_WHAT IS BEING ASKED_.
In the records that come next, find every line with "black". Return those lines.

[EXCERPTED RECORDS — start]

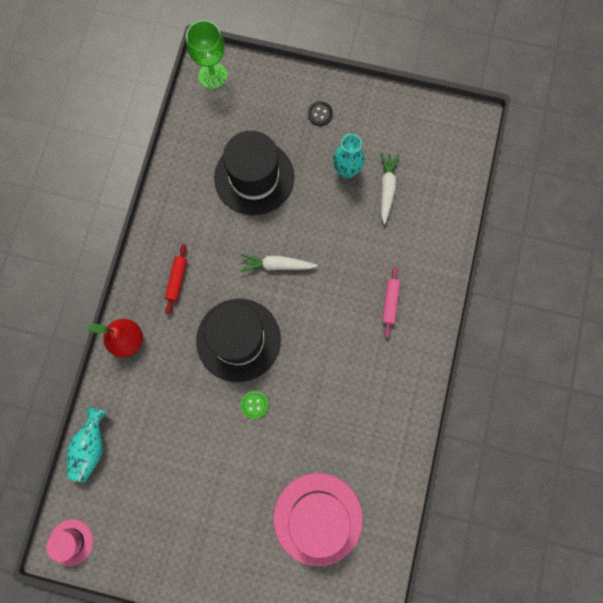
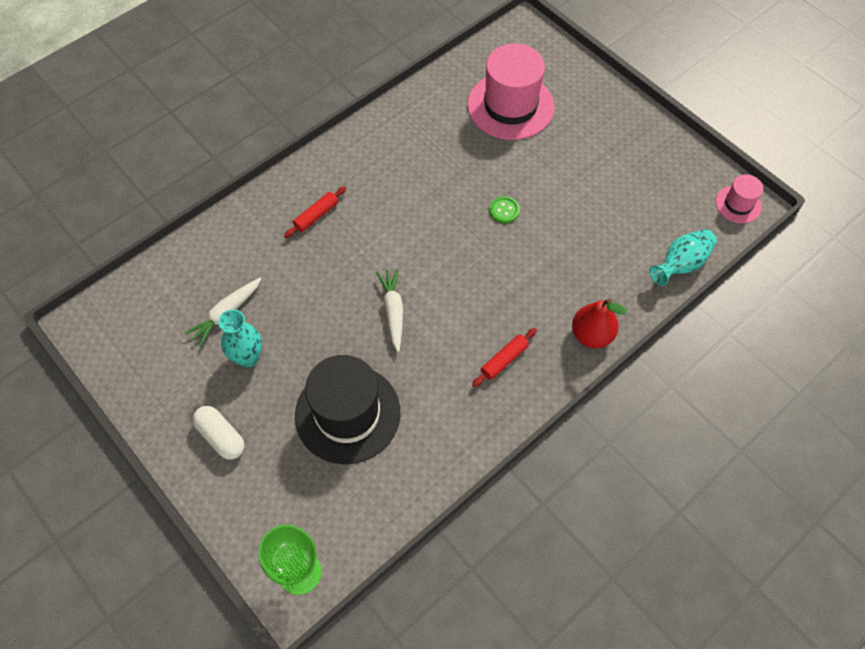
camera: 145 degrees left, 15 degrees down
(238, 340) = (480, 269): black hat -> none
(277, 265) = (393, 311): white carrot -> white carrot turned 135 degrees counterclockwise
(320, 114) = (221, 437): black button -> white capsule
(390, 303) = (316, 215): pink rolling pin -> red rolling pin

[EXCERPTED RECORDS — finish]

_FINISHED EXERCISE_.
(238, 340) = (480, 269): black hat -> none
(320, 114) = (221, 437): black button -> white capsule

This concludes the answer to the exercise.